## Your goal
Your answer must consist of exactly the lines below, starting with the line with "brown pan: 7 -> 9" and going on through the line with "orange plane: 5 -> 4", and nothing else.

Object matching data
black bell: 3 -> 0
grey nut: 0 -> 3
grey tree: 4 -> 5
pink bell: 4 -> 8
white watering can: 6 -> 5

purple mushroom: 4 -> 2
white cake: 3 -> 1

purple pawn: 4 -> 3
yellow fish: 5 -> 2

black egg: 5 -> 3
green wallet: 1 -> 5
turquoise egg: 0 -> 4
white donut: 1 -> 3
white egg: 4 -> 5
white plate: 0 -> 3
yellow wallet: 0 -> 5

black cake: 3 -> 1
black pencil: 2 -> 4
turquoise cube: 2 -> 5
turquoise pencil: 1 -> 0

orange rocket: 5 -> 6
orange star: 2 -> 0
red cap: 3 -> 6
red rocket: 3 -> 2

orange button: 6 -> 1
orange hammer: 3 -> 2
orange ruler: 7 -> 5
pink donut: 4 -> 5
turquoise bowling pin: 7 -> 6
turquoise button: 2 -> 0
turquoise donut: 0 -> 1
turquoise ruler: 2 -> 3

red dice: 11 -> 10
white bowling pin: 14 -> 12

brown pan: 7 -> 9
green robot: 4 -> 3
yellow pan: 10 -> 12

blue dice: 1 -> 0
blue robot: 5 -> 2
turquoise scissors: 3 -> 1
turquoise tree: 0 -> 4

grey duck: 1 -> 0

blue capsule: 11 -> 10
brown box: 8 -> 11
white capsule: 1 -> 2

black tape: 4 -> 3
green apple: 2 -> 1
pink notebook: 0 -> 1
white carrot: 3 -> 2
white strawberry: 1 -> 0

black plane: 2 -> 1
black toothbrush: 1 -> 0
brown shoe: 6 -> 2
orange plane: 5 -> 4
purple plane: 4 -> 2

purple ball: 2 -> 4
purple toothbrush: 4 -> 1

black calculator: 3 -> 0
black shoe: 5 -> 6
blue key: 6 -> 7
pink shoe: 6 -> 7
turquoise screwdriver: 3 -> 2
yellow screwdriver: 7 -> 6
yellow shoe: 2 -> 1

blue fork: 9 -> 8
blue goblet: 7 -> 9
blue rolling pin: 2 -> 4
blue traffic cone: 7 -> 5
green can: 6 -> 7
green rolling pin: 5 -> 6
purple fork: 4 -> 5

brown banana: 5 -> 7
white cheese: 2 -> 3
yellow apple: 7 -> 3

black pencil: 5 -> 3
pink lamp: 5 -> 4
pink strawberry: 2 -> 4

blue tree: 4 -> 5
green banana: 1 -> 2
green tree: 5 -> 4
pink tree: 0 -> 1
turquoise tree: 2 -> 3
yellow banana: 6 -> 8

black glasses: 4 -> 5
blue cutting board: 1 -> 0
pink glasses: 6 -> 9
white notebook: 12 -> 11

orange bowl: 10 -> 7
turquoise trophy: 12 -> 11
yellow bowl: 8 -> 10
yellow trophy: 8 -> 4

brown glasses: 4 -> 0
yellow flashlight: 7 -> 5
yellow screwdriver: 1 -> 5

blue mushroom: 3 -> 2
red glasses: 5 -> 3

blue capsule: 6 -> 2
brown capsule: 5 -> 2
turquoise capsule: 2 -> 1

## Written answer
brown pan: 7 -> 9
green robot: 4 -> 3
yellow pan: 10 -> 12

blue dice: 1 -> 0
blue robot: 5 -> 2
turquoise scissors: 3 -> 1
turquoise tree: 0 -> 4

grey duck: 1 -> 0

blue capsule: 11 -> 10
brown box: 8 -> 11
white capsule: 1 -> 2

black tape: 4 -> 3
green apple: 2 -> 1
pink notebook: 0 -> 1
white carrot: 3 -> 2
white strawberry: 1 -> 0

black plane: 2 -> 1
black toothbrush: 1 -> 0
brown shoe: 6 -> 2
orange plane: 5 -> 4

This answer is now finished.